▶ Prompt:
Using only the entries below, output the lines starting at the one containing "brown vase: 2 -> 3" and ending at the one containing "yellow banana: 1 -> 3", exactly and inclusive of both, omitting the pictures.

[[ Provided records, beginning ]]

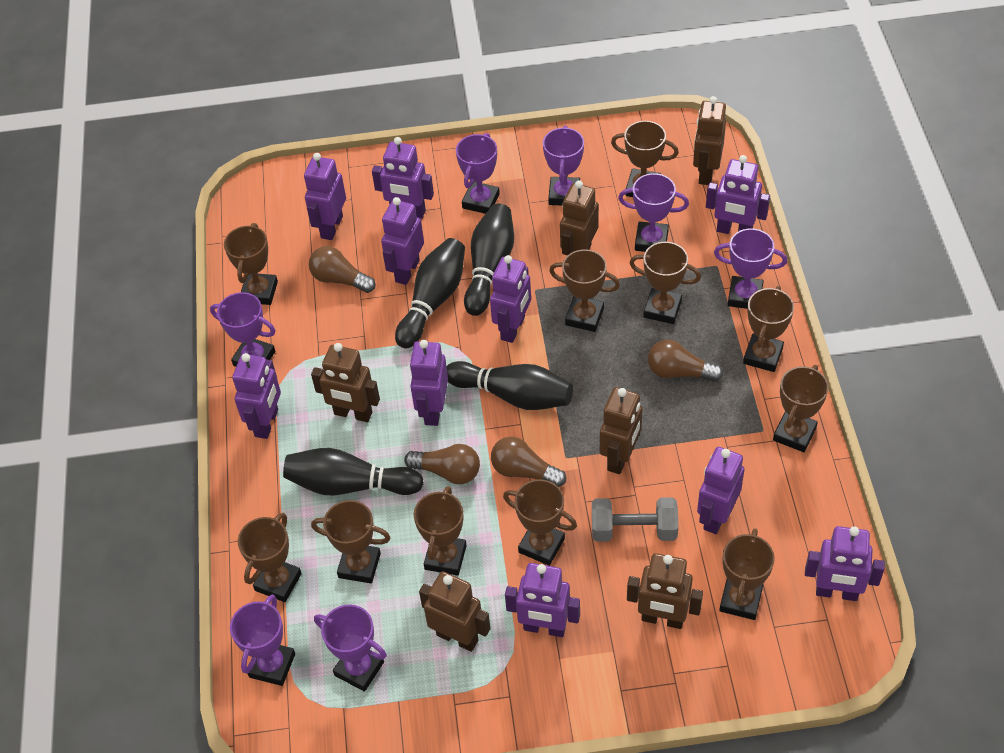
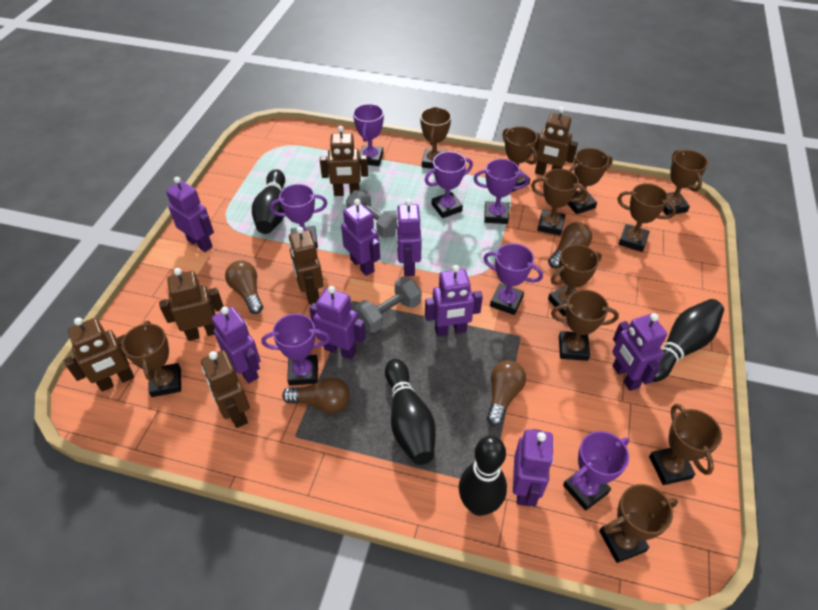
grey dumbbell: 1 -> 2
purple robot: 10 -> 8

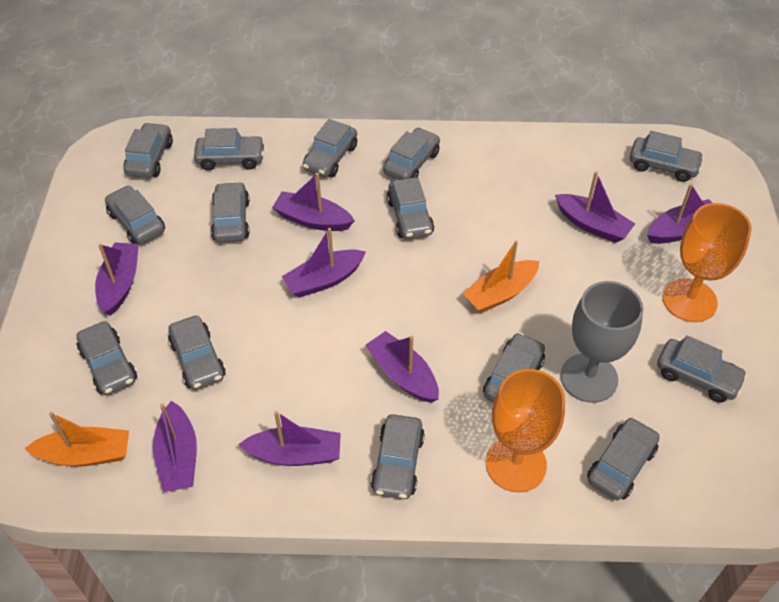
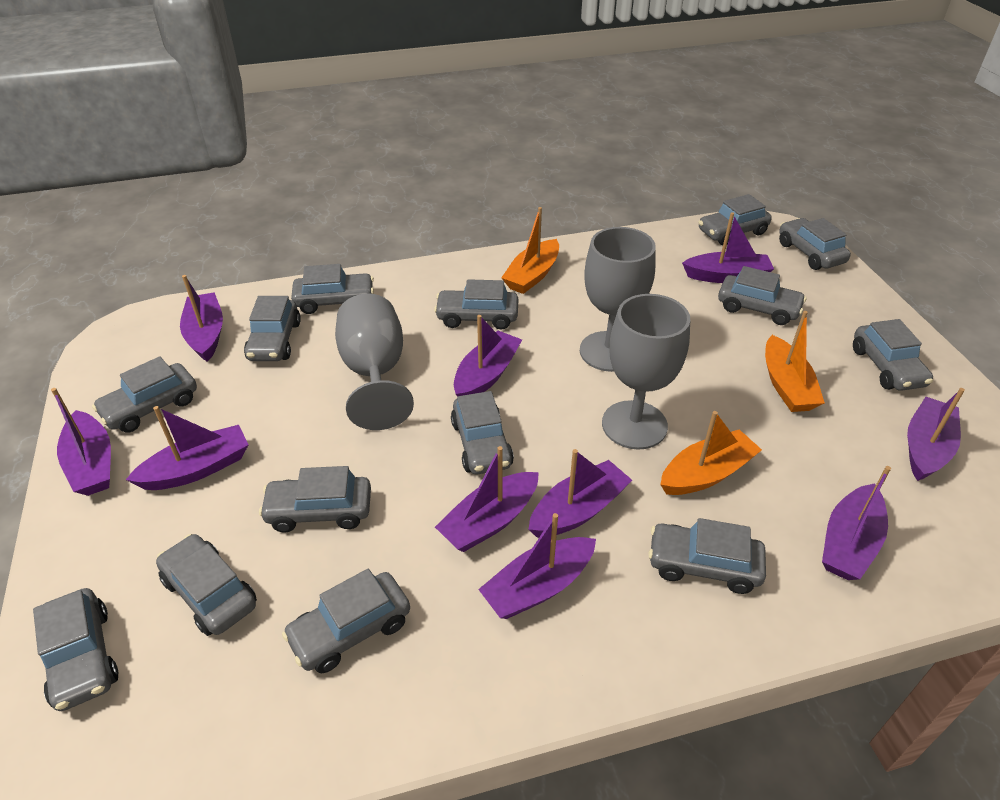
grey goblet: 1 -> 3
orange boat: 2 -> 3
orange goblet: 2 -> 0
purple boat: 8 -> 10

[[ Provided records, end ]]
[[ Provided records, beginning ]]

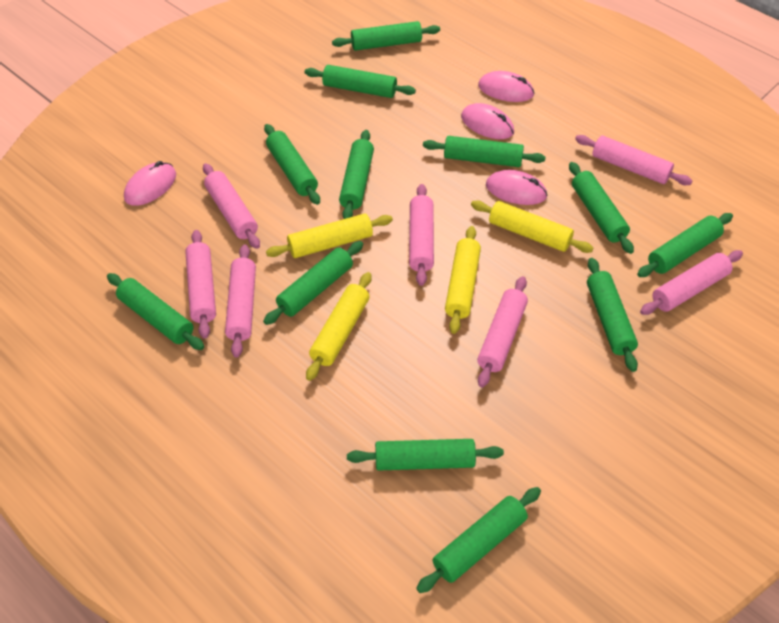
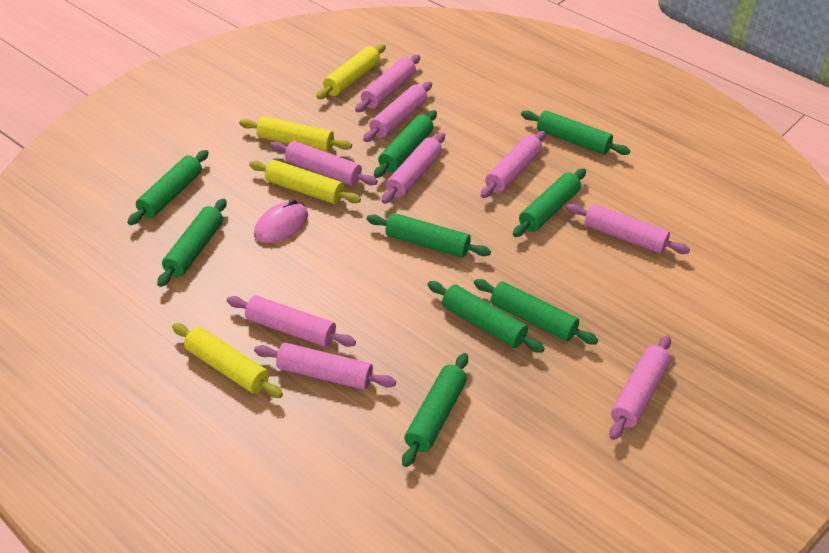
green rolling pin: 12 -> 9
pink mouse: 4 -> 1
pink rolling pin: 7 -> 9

[[ Provided records, end ]]
[[ Provided records, beginning ]]

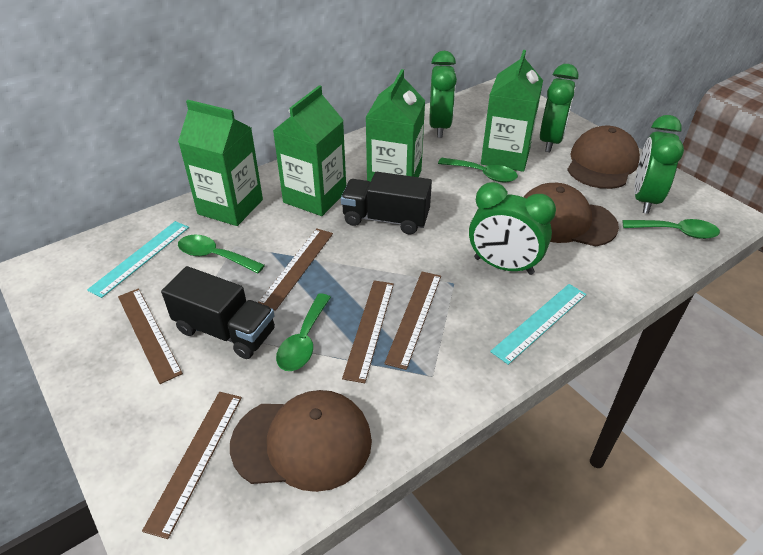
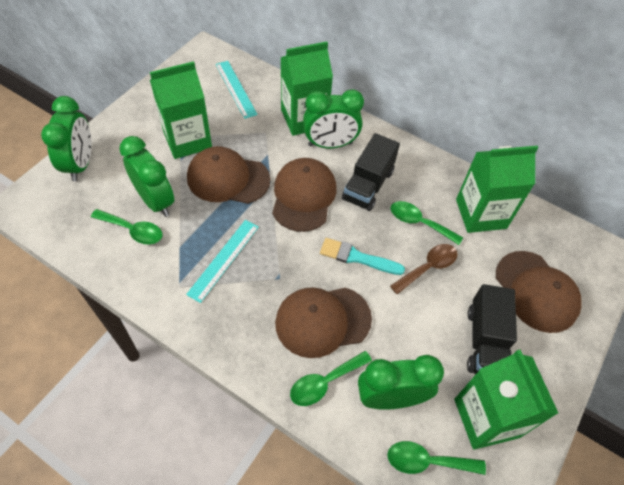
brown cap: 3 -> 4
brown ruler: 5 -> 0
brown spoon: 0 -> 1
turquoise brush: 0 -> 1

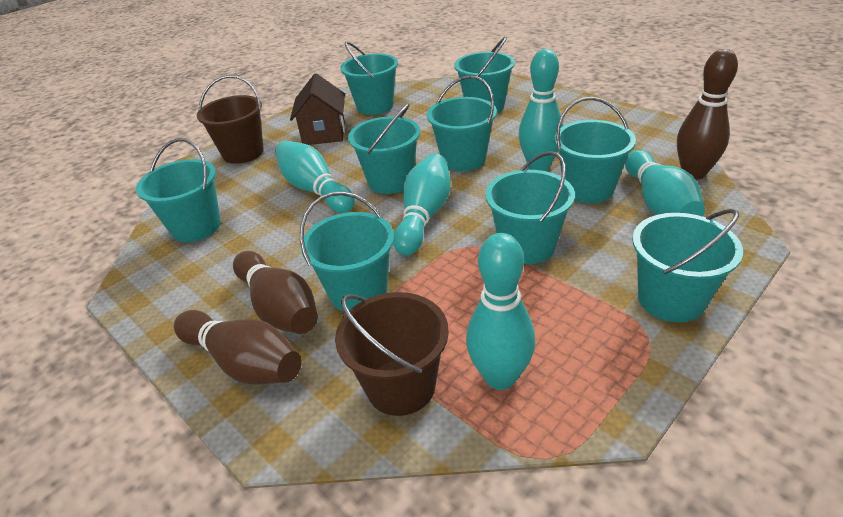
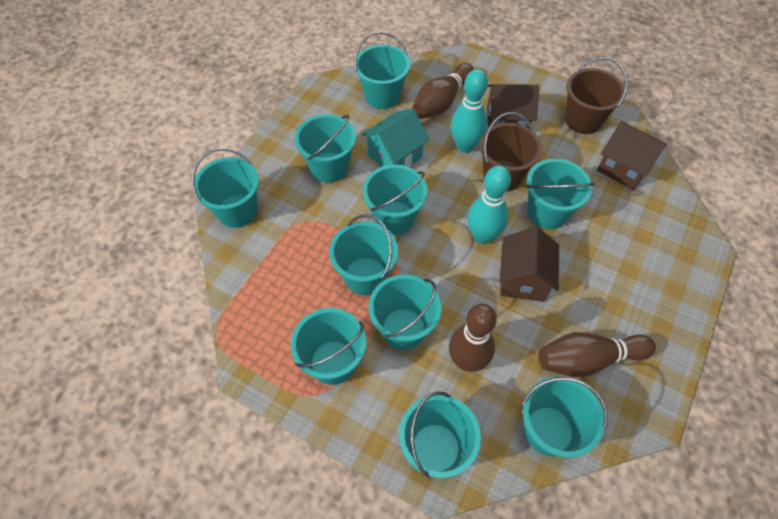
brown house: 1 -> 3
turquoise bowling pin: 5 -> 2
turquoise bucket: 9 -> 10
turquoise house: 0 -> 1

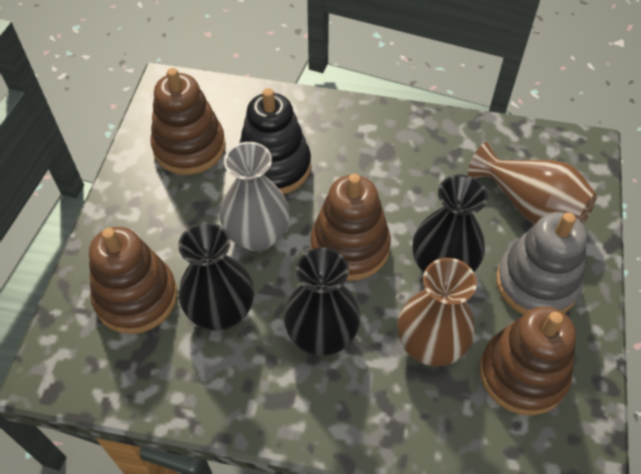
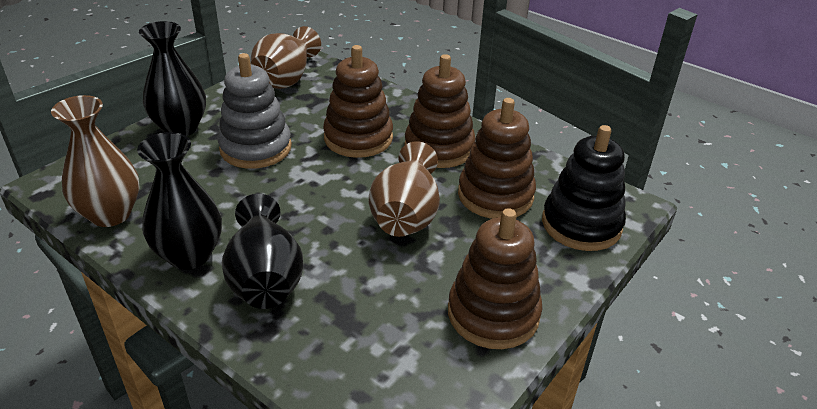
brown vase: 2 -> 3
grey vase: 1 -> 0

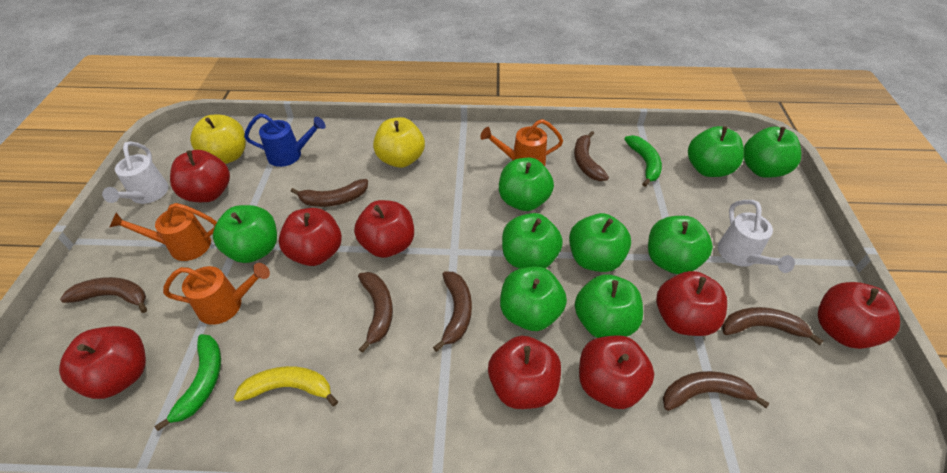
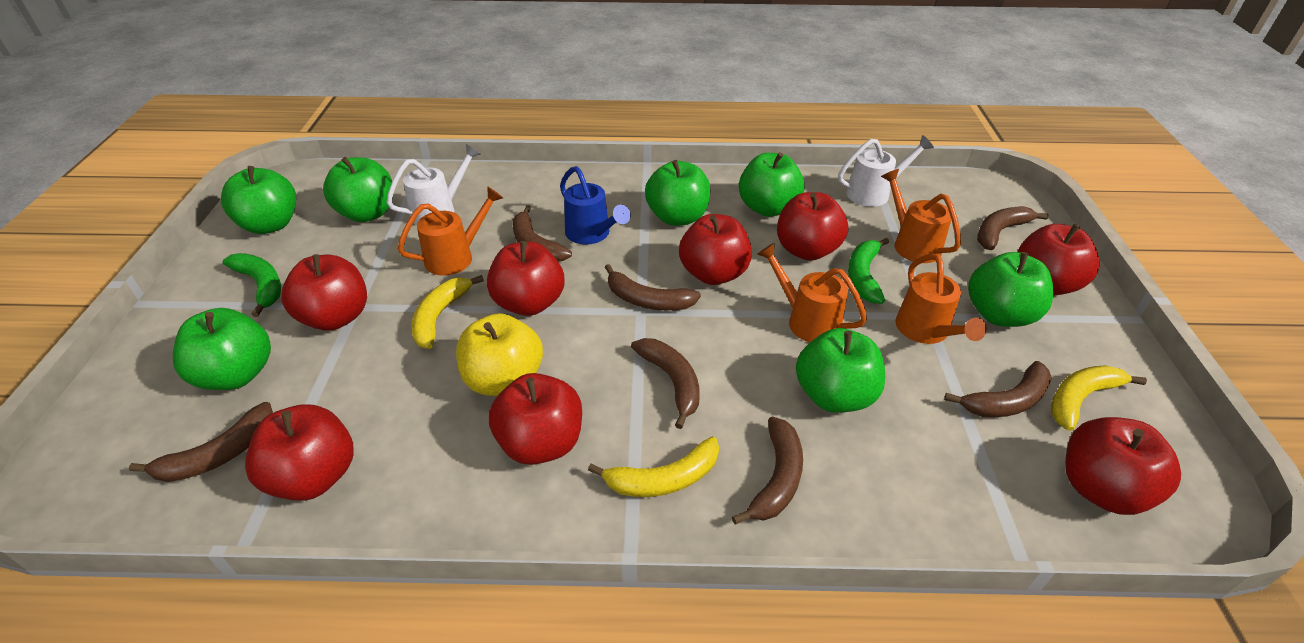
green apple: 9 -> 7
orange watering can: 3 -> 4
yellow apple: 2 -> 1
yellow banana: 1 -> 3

[[ Provided records, end ]]

▶ Output for this exercise:
brown vase: 2 -> 3
grey vase: 1 -> 0

green apple: 9 -> 7
orange watering can: 3 -> 4
yellow apple: 2 -> 1
yellow banana: 1 -> 3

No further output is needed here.